■ **What is needed**
For the data below, give again exactly the lines from the one containing "camera: 75 degrees left, 5 degrees up" through the one containing "326, 699, 424>", both ends included, and no others.

■ **Records for the task**
##########

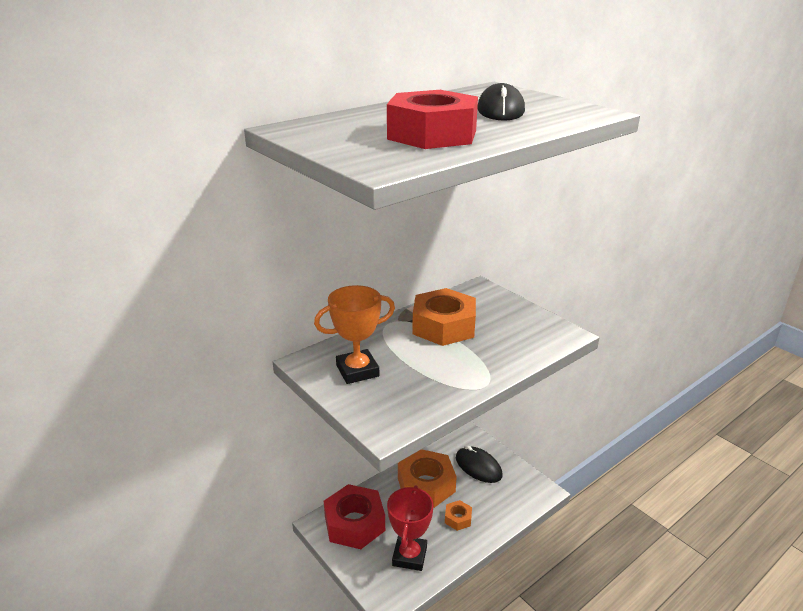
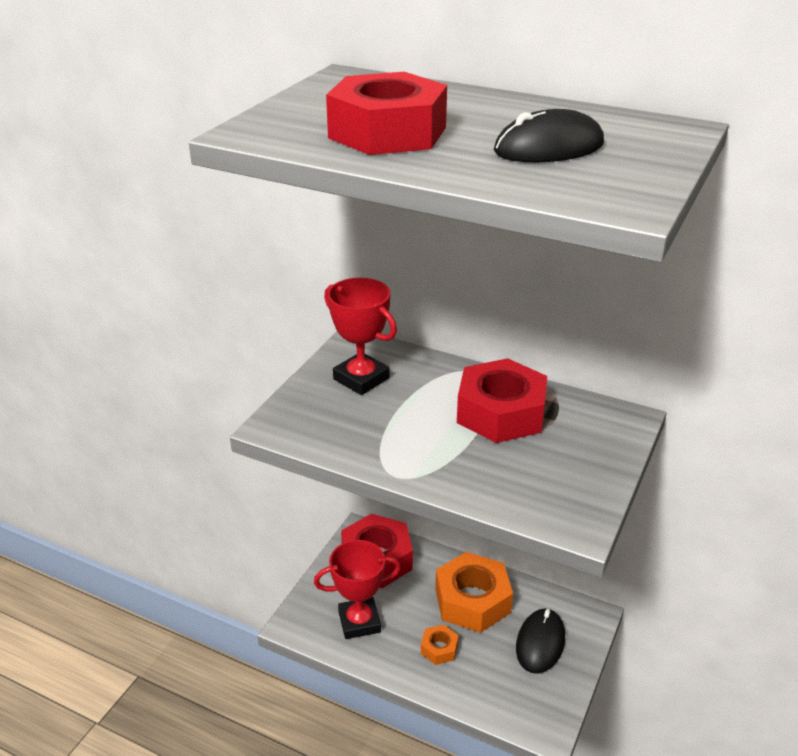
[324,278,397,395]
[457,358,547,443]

##########

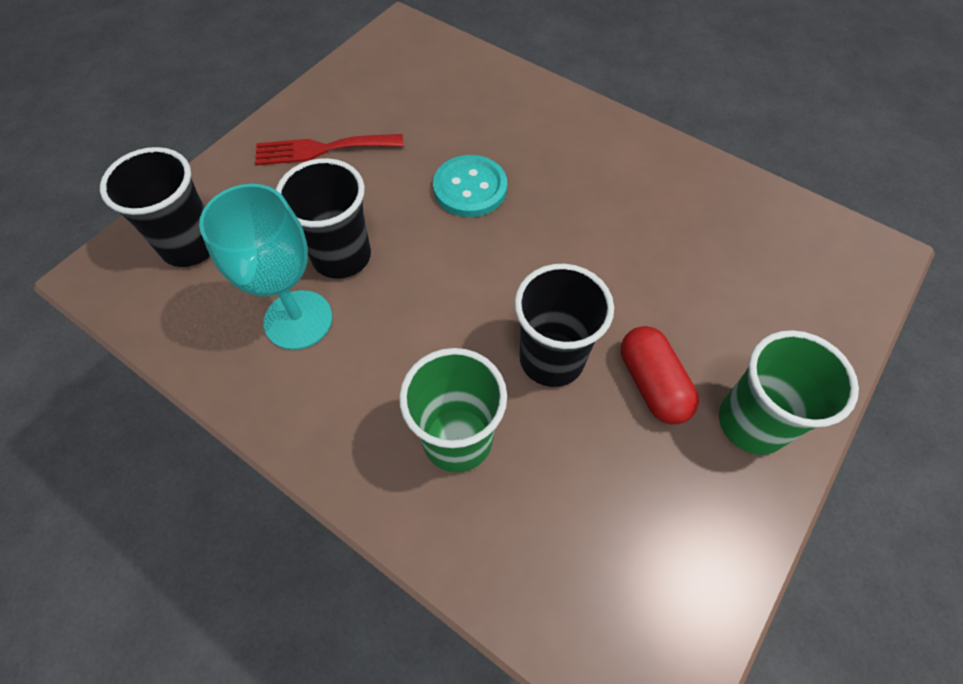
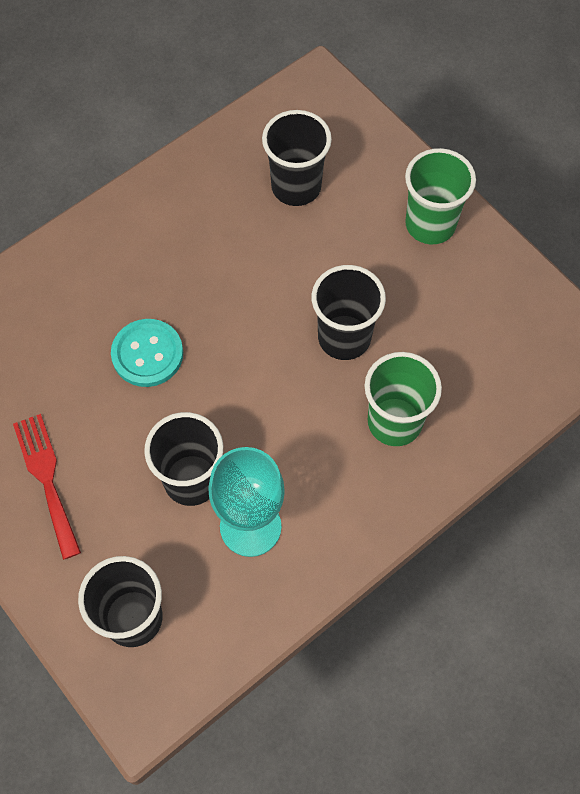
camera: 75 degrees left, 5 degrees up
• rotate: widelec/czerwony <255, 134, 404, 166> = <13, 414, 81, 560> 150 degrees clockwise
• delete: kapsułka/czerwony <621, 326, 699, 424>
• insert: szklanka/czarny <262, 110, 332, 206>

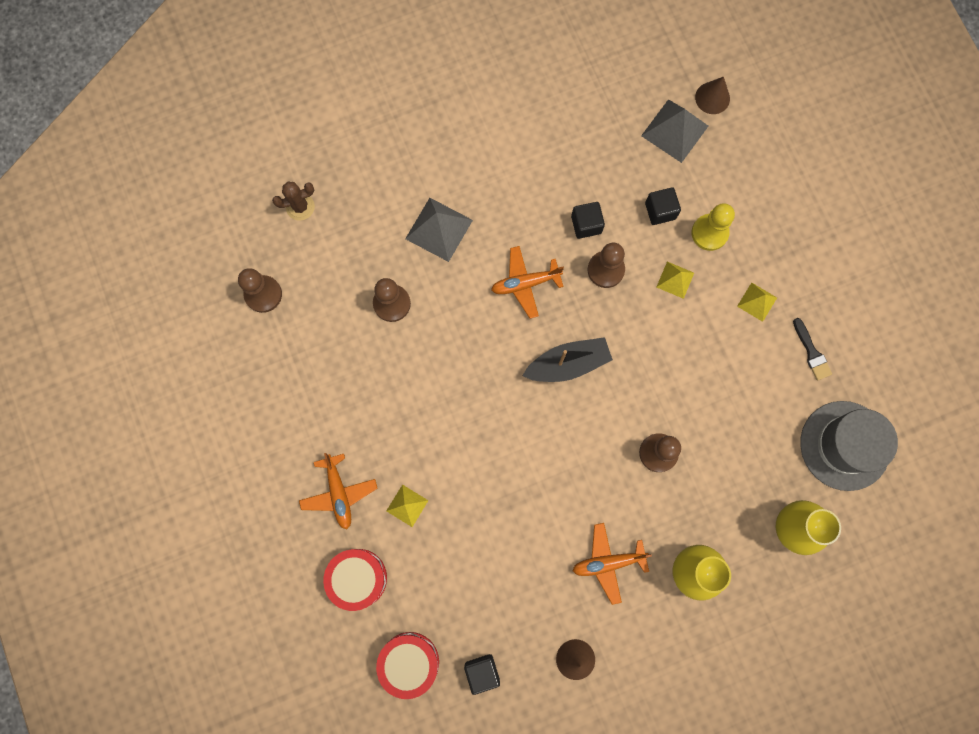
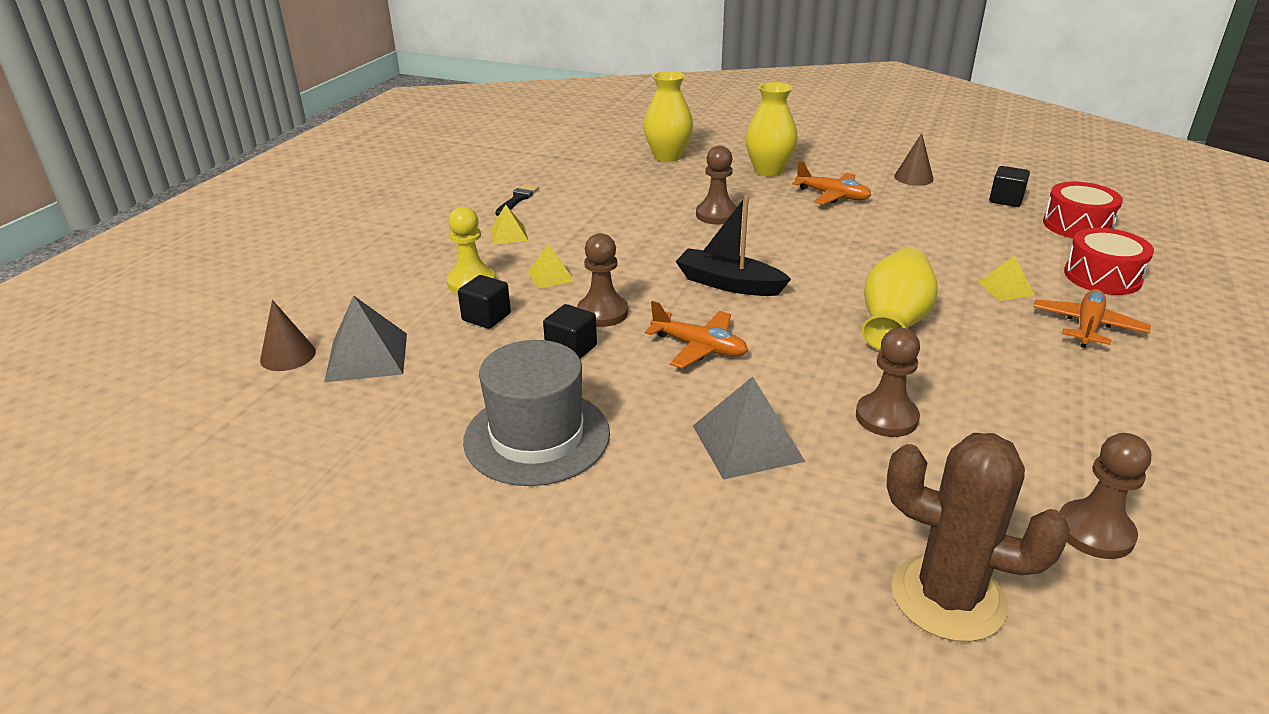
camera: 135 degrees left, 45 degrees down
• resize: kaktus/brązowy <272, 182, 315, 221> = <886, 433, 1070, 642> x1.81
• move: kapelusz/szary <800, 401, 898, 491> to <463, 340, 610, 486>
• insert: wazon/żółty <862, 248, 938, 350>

##########

■ **Expected answer**
camera: 75 degrees left, 5 degrees up
• rotate: widelec/czerwony <255, 134, 404, 166> = <13, 414, 81, 560> 150 degrees clockwise
• delete: kapsułka/czerwony <621, 326, 699, 424>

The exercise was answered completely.